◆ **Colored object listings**

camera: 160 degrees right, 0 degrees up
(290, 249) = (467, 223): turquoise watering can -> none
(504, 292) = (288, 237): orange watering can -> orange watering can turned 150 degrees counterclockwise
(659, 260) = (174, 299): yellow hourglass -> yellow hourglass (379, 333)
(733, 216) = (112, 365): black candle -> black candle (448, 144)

◆ **Work request**
Write all the records out again. Nothing may differ from the original.

◆ **Problem solution**
camera: 160 degrees right, 0 degrees up
(290, 249) = (467, 223): turquoise watering can -> none
(504, 292) = (288, 237): orange watering can -> orange watering can turned 150 degrees counterclockwise
(659, 260) = (174, 299): yellow hourglass -> yellow hourglass (379, 333)
(733, 216) = (112, 365): black candle -> black candle (448, 144)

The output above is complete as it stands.